[Image sets with object changes]

--- START ---

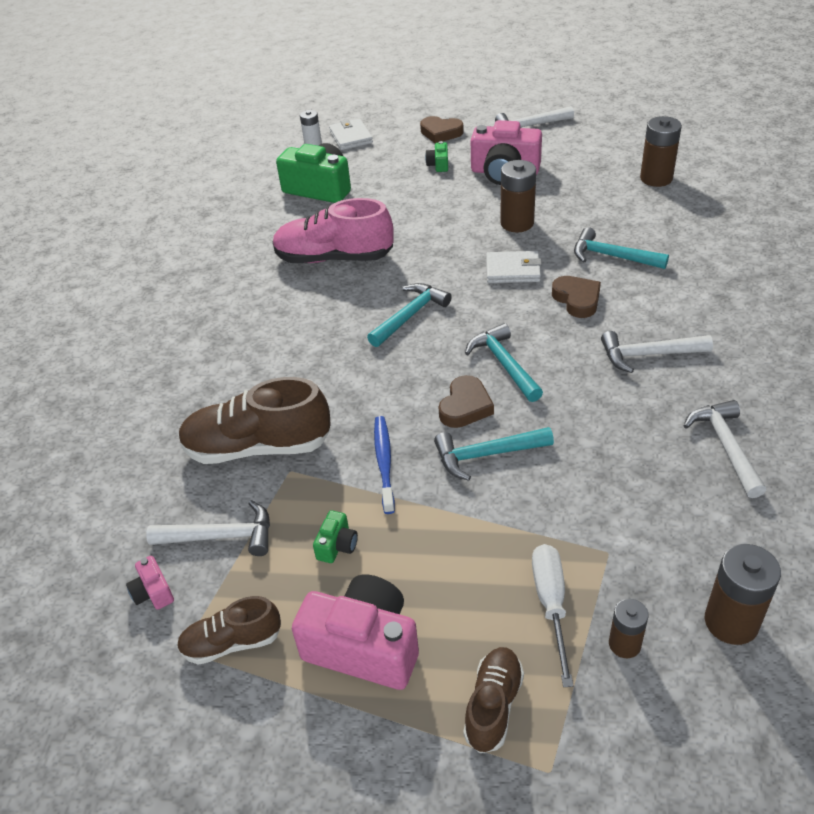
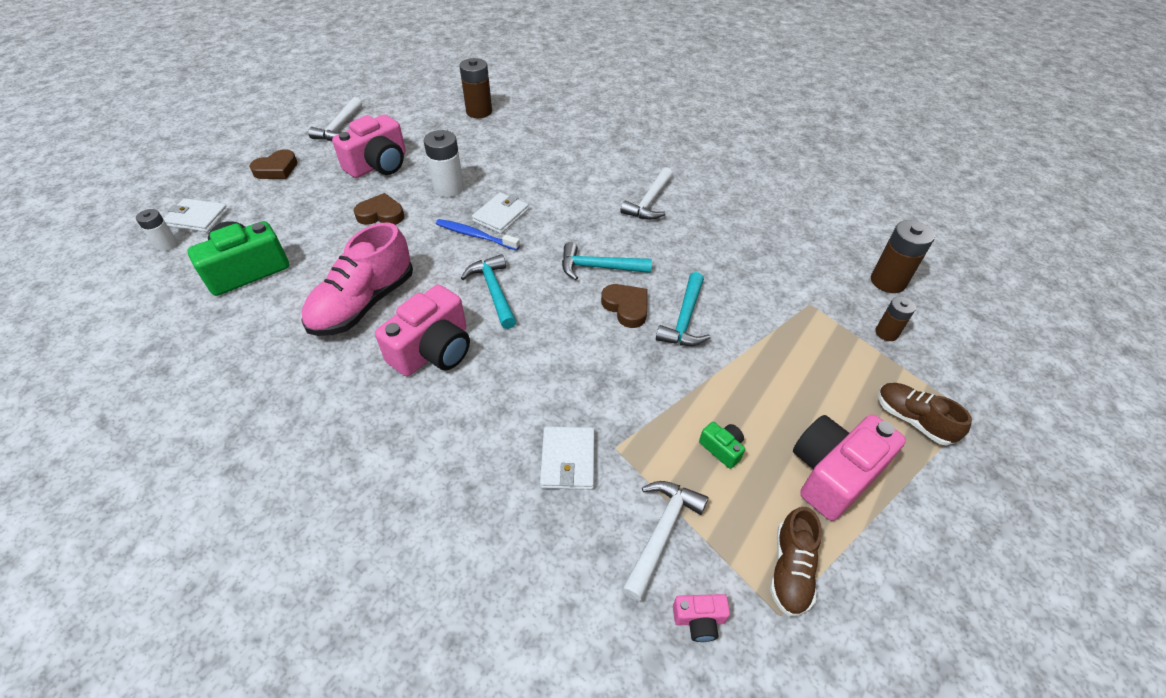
camera: 65 degrees left, 5 degrees up
(258, 447) = (568, 460): brown shoe -> white wallet
(315, 318) = (433, 350): none -> pink camera
(384, 462) = (651, 380): blue toothbrush -> blue toothbrush (475, 235)
(438, 165) = (319, 190): green camera -> none
(517, 223) = (449, 188): brown battery -> white battery
(551, 604) = (840, 351): white screwdriver -> none
(577, 299) = (565, 203): brown heart -> brown heart (381, 214)
(612, 256) = (538, 168): turquoise hammer -> none
(725, 446) = (753, 214): white hammer -> none

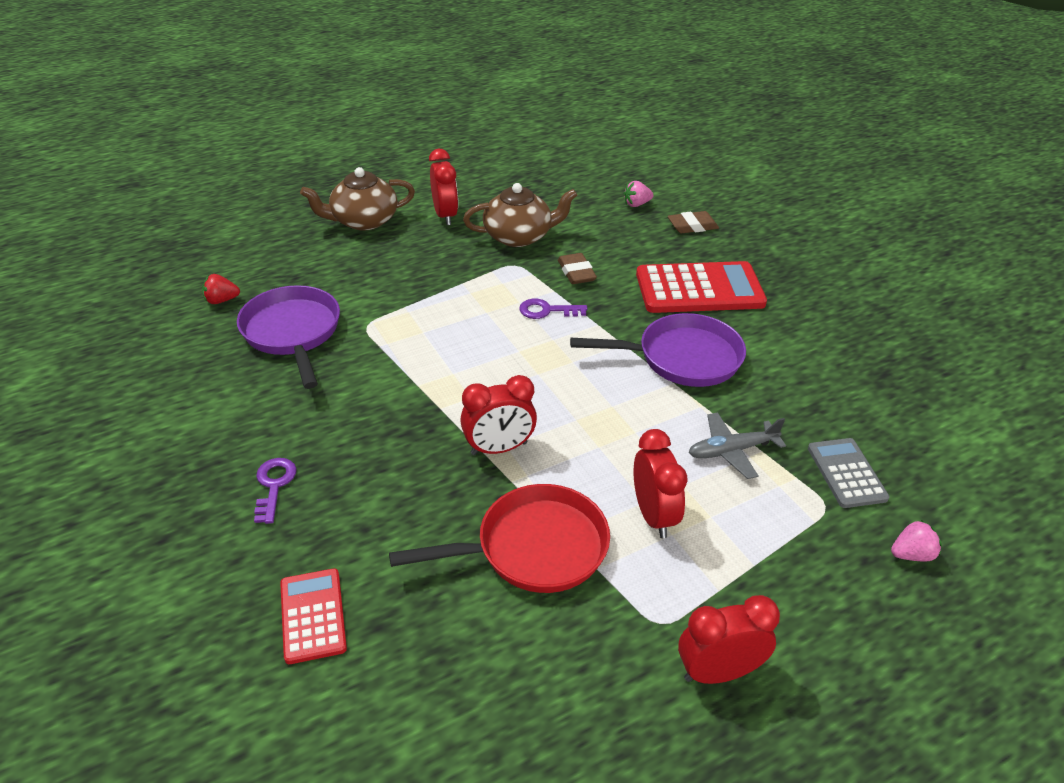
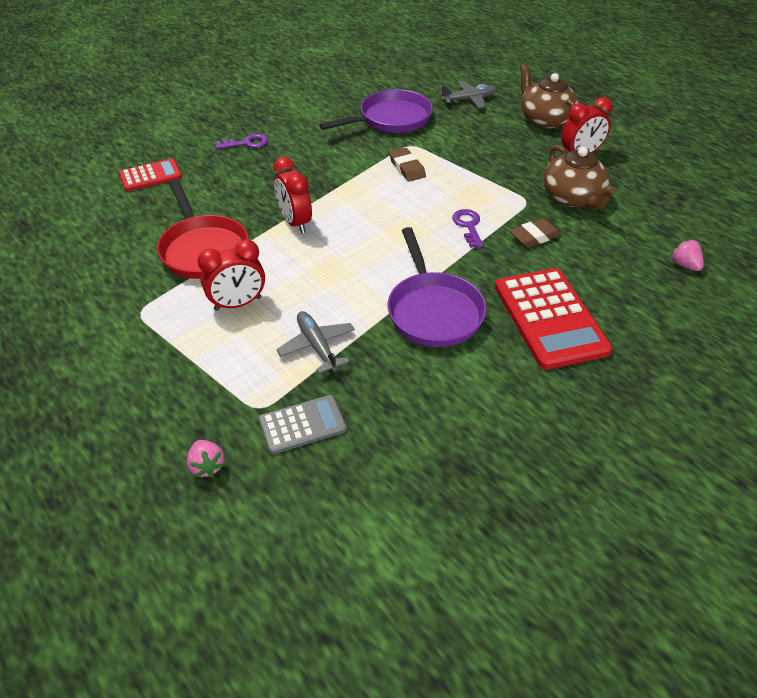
camera: 80 degrees right, 5 degrees up
(222, 300) = (414, 87): red strawberry -> none
(284, 263) = (469, 99): none -> grey plane
(692, 226) = (669, 309): brown eraser -> brown eraser (407, 168)
(718, 672) = (98, 342): red clock -> none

--- END ---

Copy all the lines of data exactly as they appear, dropping any images.

Exercise answer =
camera: 65 degrees left, 5 degrees up
(258, 447) = (568, 460): brown shoe -> white wallet
(315, 318) = (433, 350): none -> pink camera
(384, 462) = (651, 380): blue toothbrush -> blue toothbrush (475, 235)
(438, 165) = (319, 190): green camera -> none
(517, 223) = (449, 188): brown battery -> white battery
(551, 604) = (840, 351): white screwdriver -> none
(577, 299) = (565, 203): brown heart -> brown heart (381, 214)
(612, 256) = (538, 168): turquoise hammer -> none
(725, 446) = (753, 214): white hammer -> none

camera: 80 degrees right, 5 degrees up
(222, 300) = (414, 87): red strawberry -> none
(284, 263) = (469, 99): none -> grey plane
(692, 226) = (669, 309): brown eraser -> brown eraser (407, 168)
(718, 672) = (98, 342): red clock -> none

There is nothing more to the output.